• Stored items
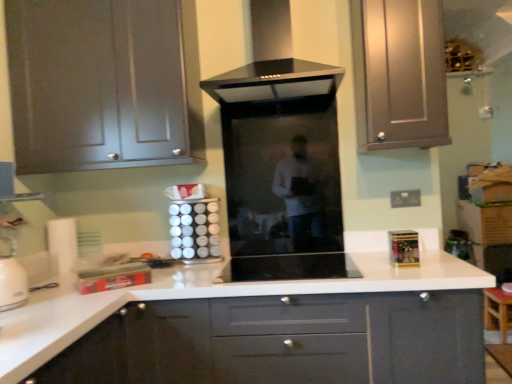
Describe the element at coordinates (282, 178) in the screenshot. I see `transparent glass door at center` at that location.

Looking at this image, in order to face transparent glass door at center, should I rotate leftwards or rightwards?

A 3.667 degree turn to the right will do.

What do you see at coordinates (273, 64) in the screenshot?
I see `black glass range hood at center` at bounding box center [273, 64].

Where is `black glass range hood at center`? The height and width of the screenshot is (384, 512). black glass range hood at center is located at coordinates (273, 64).

How much space does glossy white cabinet at center, which is the 1th cabinetry in bottom-to-top order, occupy horizontally?

glossy white cabinet at center, which is the 1th cabinetry in bottom-to-top order, is 25.15 inches wide.

Describe the element at coordinates (399, 74) in the screenshot. I see `satin silver cabinet at upper right, positioned as the second cabinetry in top-to-bottom order` at that location.

This screenshot has height=384, width=512. I want to click on white glossy canisters at center, the 3th appliance positioned from the right, so click(195, 230).

Is gold metallic spice rack at right, marked as the 4th appliance in a left-to-right arrangement, in contact with satin silver cabinet at upper right, positioned as the second cabinetry in top-to-bottom order?

No, gold metallic spice rack at right, marked as the 4th appliance in a left-to-right arrangement, is not in contact with satin silver cabinet at upper right, positioned as the second cabinetry in top-to-bottom order.

Is gold metallic spice rack at right, marked as the 4th appliance in a left-to-right arrangement, spatially inside satin silver cabinet at upper right, positioned as the second cabinetry in top-to-bottom order, or outside of it?

gold metallic spice rack at right, marked as the 4th appliance in a left-to-right arrangement, lies outside satin silver cabinet at upper right, positioned as the second cabinetry in top-to-bottom order.

From the image's perspective, is gold metallic spice rack at right, the first appliance when ordered from right to left, above or below satin silver cabinet at upper right, positioned as the second cabinetry in top-to-bottom order?

From the image's perspective, gold metallic spice rack at right, the first appliance when ordered from right to left, appears below satin silver cabinet at upper right, positioned as the second cabinetry in top-to-bottom order.

Which point is more distant from viewer, [412,263] or [383,39]?

Point [383,39]

Looking at this image, who is smaller, white glossy canisters at center, the 2th appliance from the left, or satin silver cabinet at upper right, acting as the second cabinetry starting from the bottom?

With smaller size is white glossy canisters at center, the 2th appliance from the left.

Which object is closer to the camera taking this photo, white glossy canisters at center, the 3th appliance positioned from the right, or satin silver cabinet at upper right, acting as the second cabinetry starting from the bottom?

satin silver cabinet at upper right, acting as the second cabinetry starting from the bottom, is closer to the camera.

Is white glossy canisters at center, the 2th appliance from the left, not close to satin silver cabinet at upper right, acting as the second cabinetry starting from the bottom?

Yes.

Could you measure the distance between white glossy canisters at center, the 2th appliance from the left, and satin silver cabinet at upper right, acting as the second cabinetry starting from the bottom?

The distance of white glossy canisters at center, the 2th appliance from the left, from satin silver cabinet at upper right, acting as the second cabinetry starting from the bottom, is 3.38 feet.

Would you say glossy white cabinet at center, which is counted as the 3th cabinetry, starting from the top, is inside or outside white glossy canisters at center, the 2th appliance from the left?

glossy white cabinet at center, which is counted as the 3th cabinetry, starting from the top, exists outside the volume of white glossy canisters at center, the 2th appliance from the left.

In the scene shown: Is glossy white cabinet at center, which is the 1th cabinetry in bottom-to-top order, next to white glossy canisters at center, the 3th appliance positioned from the right?

There is a gap between glossy white cabinet at center, which is the 1th cabinetry in bottom-to-top order, and white glossy canisters at center, the 3th appliance positioned from the right.

Based on the photo, which object is thinner, glossy white cabinet at center, which is counted as the 3th cabinetry, starting from the top, or white glossy canisters at center, the 2th appliance from the left?

Thinner between the two is white glossy canisters at center, the 2th appliance from the left.

From a real-world perspective, is glossy white cabinet at center, which is the 1th cabinetry in bottom-to-top order, above or below white glossy canisters at center, the 2th appliance from the left?

glossy white cabinet at center, which is the 1th cabinetry in bottom-to-top order, is situated lower than white glossy canisters at center, the 2th appliance from the left, in the real world.

Choose the correct answer: Is glossy white cabinet at center, which is counted as the 3th cabinetry, starting from the top, inside black glass cooktop at center, placed as the 2th appliance when sorted from right to left, or outside it?

glossy white cabinet at center, which is counted as the 3th cabinetry, starting from the top, exists outside the volume of black glass cooktop at center, placed as the 2th appliance when sorted from right to left.

Find the location of a particular element. This screenshot has width=512, height=384. cabinetry below the black glass cooktop at center, placed as the 2th appliance when sorted from right to left (from a real-world perspective) is located at coordinates (283, 341).

Consider the image. Considering the relative sizes of glossy white cabinet at center, which is the 1th cabinetry in bottom-to-top order, and black glass cooktop at center, the 3th appliance positioned from the left, in the image provided, is glossy white cabinet at center, which is the 1th cabinetry in bottom-to-top order, smaller than black glass cooktop at center, the 3th appliance positioned from the left,?

No.

Could you measure the distance between glossy white cabinet at center, which is counted as the 3th cabinetry, starting from the top, and black glass cooktop at center, placed as the 2th appliance when sorted from right to left?

A distance of 10.36 inches exists between glossy white cabinet at center, which is counted as the 3th cabinetry, starting from the top, and black glass cooktop at center, placed as the 2th appliance when sorted from right to left.

Is black glass range hood at center to the left of black glass cooktop at center, placed as the 2th appliance when sorted from right to left, from the viewer's perspective?

Indeed, black glass range hood at center is positioned on the left side of black glass cooktop at center, placed as the 2th appliance when sorted from right to left.

From the picture: How many degrees apart are the facing directions of black glass range hood at center and black glass cooktop at center, the 3th appliance positioned from the left?

There is a 0.913-degree angle between the facing directions of black glass range hood at center and black glass cooktop at center, the 3th appliance positioned from the left.

Is black glass range hood at center next to black glass cooktop at center, placed as the 2th appliance when sorted from right to left?

There is a gap between black glass range hood at center and black glass cooktop at center, placed as the 2th appliance when sorted from right to left.

Is black glass cooktop at center, placed as the 2th appliance when sorted from right to left, located within black glass range hood at center?

No.

Is metallic silver toaster at lower left, the first appliance when ordered from left to right, further to the viewer compared to glossy white cabinet at center, which is the 1th cabinetry in bottom-to-top order?

Yes, the depth of metallic silver toaster at lower left, the first appliance when ordered from left to right, is greater than that of glossy white cabinet at center, which is the 1th cabinetry in bottom-to-top order.

Which is more to the right, metallic silver toaster at lower left, which is the 4th appliance in right-to-left order, or glossy white cabinet at center, which is the 1th cabinetry in bottom-to-top order?

Positioned to the right is glossy white cabinet at center, which is the 1th cabinetry in bottom-to-top order.

Does metallic silver toaster at lower left, which is the 4th appliance in right-to-left order, have a lesser height compared to glossy white cabinet at center, which is counted as the 3th cabinetry, starting from the top?

Indeed, metallic silver toaster at lower left, which is the 4th appliance in right-to-left order, has a lesser height compared to glossy white cabinet at center, which is counted as the 3th cabinetry, starting from the top.

How many degrees apart are the facing directions of metallic silver toaster at lower left, the first appliance when ordered from left to right, and glossy white cabinet at center, which is the 1th cabinetry in bottom-to-top order?

There is a 33.9-degree angle between the facing directions of metallic silver toaster at lower left, the first appliance when ordered from left to right, and glossy white cabinet at center, which is the 1th cabinetry in bottom-to-top order.

Does point (92, 271) come in front of point (281, 28)?

Yes, point (92, 271) is in front of point (281, 28).

Based on their sizes in the image, would you say metallic silver toaster at lower left, the first appliance when ordered from left to right, is bigger or smaller than black glass range hood at center?

In the image, metallic silver toaster at lower left, the first appliance when ordered from left to right, appears to be smaller than black glass range hood at center.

• Exercise description
Starting at the beginning of the listing and ending with the line that contains "25.15 inches wide.", write those lines out again with "range hood" changed to "stove hood" and everything else left as it is. Leave out the pictures.

• Response below
Describe the element at coordinates (282, 178) in the screenshot. I see `transparent glass door at center` at that location.

Looking at this image, in order to face transparent glass door at center, should I rotate leftwards or rightwards?

A 3.667 degree turn to the right will do.

What do you see at coordinates (273, 64) in the screenshot?
I see `black glass stove hood at center` at bounding box center [273, 64].

Where is `black glass stove hood at center`? The height and width of the screenshot is (384, 512). black glass stove hood at center is located at coordinates (273, 64).

How much space does glossy white cabinet at center, which is the 1th cabinetry in bottom-to-top order, occupy horizontally?

glossy white cabinet at center, which is the 1th cabinetry in bottom-to-top order, is 25.15 inches wide.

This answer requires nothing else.